*** Opening RECORD EXTRACTS ***
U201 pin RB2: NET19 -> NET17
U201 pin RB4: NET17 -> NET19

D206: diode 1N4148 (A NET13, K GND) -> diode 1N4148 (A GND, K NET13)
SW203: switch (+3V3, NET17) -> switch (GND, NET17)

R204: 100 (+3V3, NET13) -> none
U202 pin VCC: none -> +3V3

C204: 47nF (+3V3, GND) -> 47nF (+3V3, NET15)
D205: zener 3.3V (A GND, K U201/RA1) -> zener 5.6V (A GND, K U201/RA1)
*** Closing RECORD EXTRACTS ***
*** Opening RECORD EXTRACTS ***
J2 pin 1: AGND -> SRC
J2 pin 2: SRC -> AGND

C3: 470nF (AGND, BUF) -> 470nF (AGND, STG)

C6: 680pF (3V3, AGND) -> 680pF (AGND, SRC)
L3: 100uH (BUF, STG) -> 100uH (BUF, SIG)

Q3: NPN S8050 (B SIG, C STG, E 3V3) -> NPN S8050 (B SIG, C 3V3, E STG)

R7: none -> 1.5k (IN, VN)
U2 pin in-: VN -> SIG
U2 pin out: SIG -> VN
*** Closing RECORD EXTRACTS ***
*** Opening RECORD EXTRACTS ***
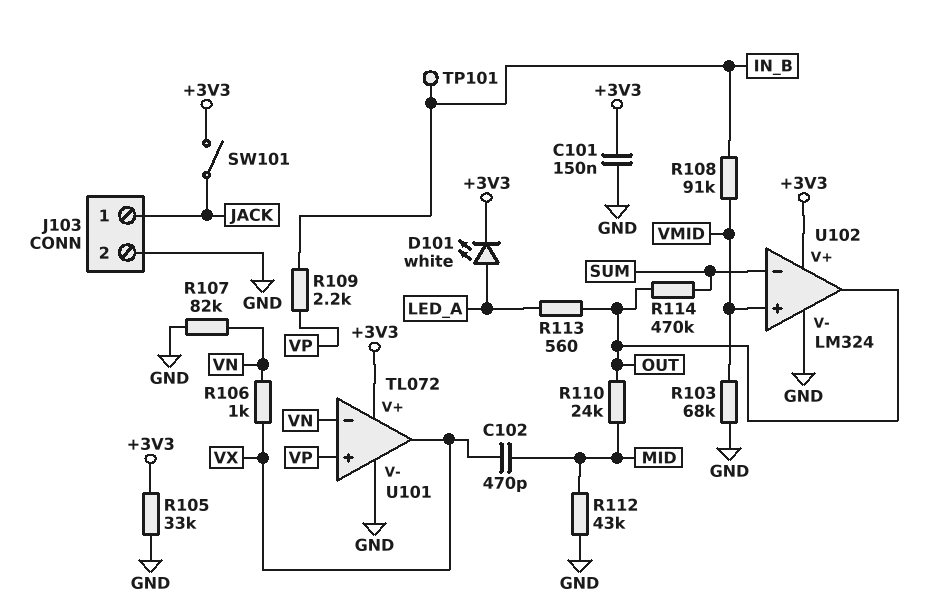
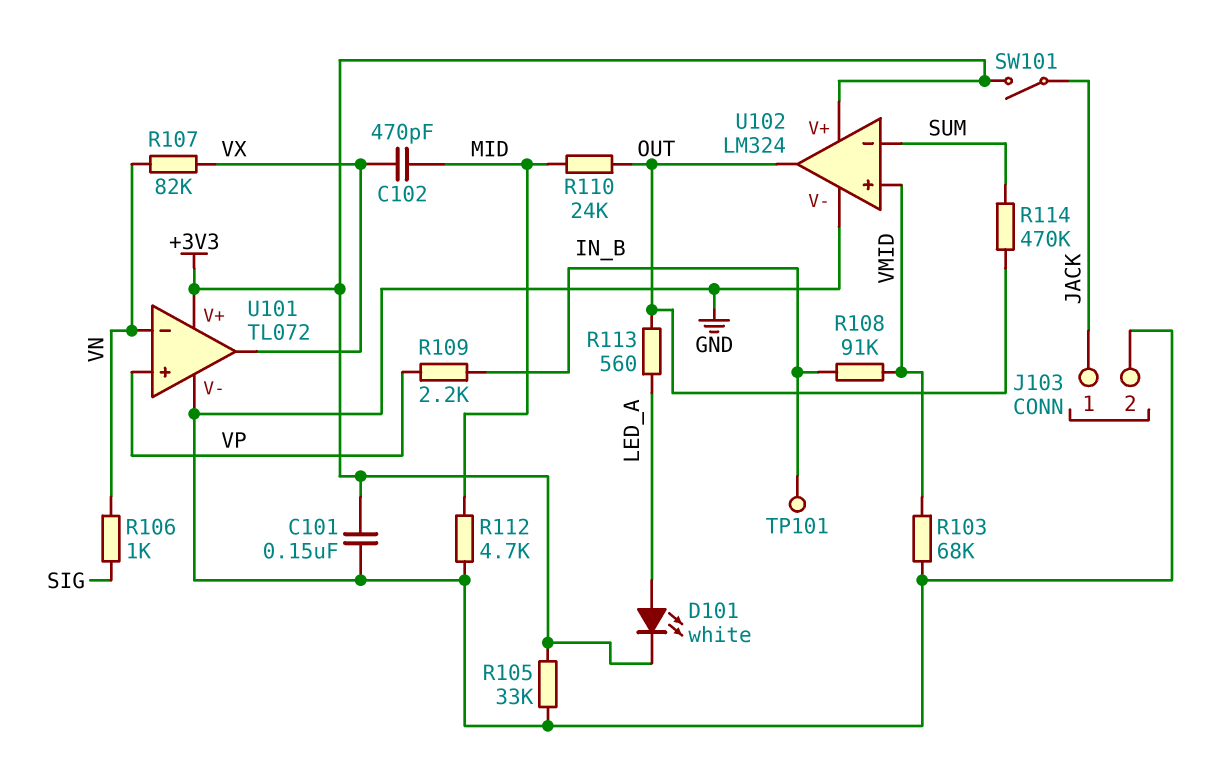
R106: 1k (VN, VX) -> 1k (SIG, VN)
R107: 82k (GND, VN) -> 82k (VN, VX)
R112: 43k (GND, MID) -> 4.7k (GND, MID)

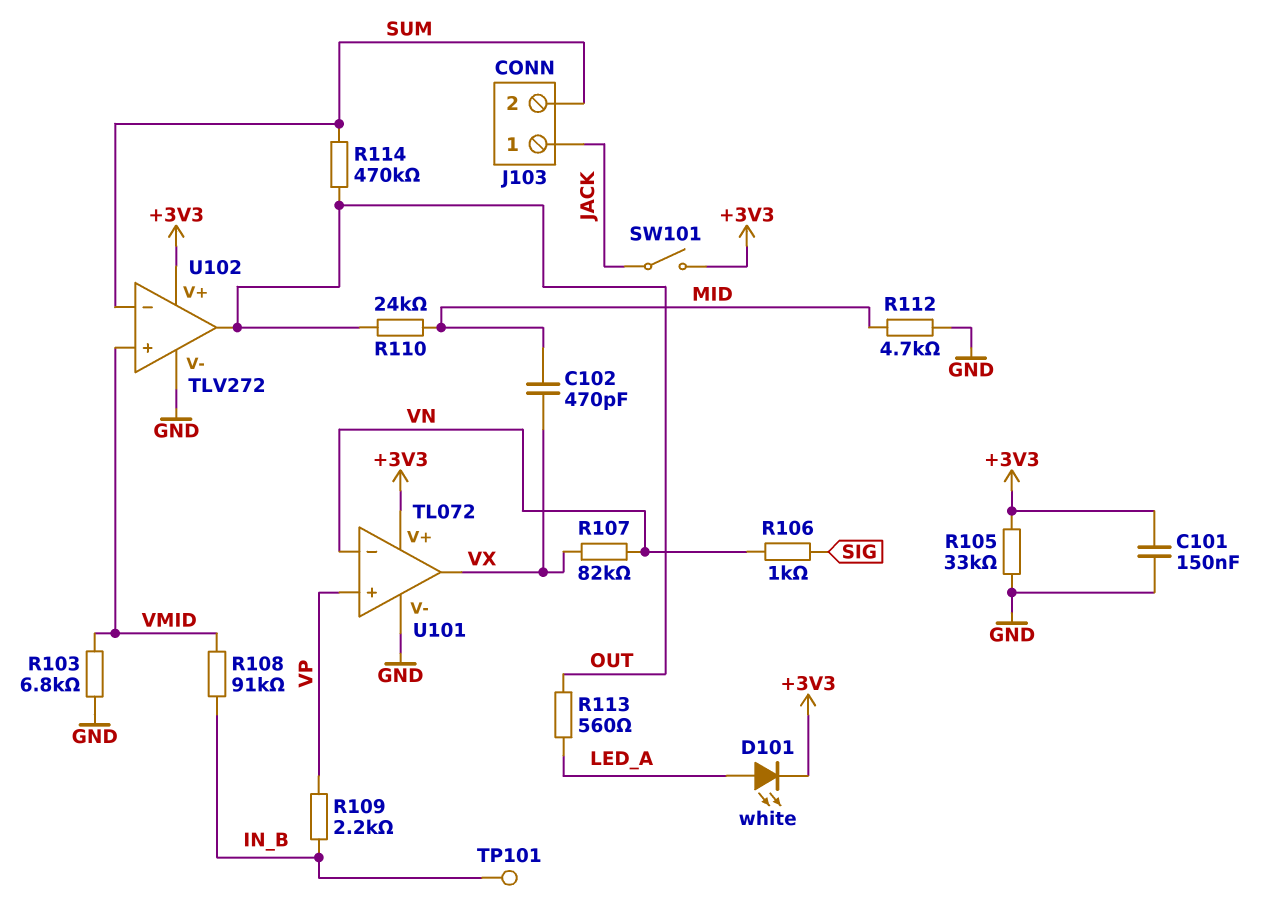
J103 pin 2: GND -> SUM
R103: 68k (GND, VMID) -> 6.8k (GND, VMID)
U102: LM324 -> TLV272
*** Closing RECORD EXTRACTS ***
• _WHAT THE TASK REQUIRES_
Within the listing above, the lines starting at the one containing "R112: 43k (GND, MID) -> 4.7k (GND, MID)" and ending at the one containing "U102: LM324 -> TLV272" are to be returned exactly. Omit the pictures.

• _ANSWER_
R112: 43k (GND, MID) -> 4.7k (GND, MID)

J103 pin 2: GND -> SUM
R103: 68k (GND, VMID) -> 6.8k (GND, VMID)
U102: LM324 -> TLV272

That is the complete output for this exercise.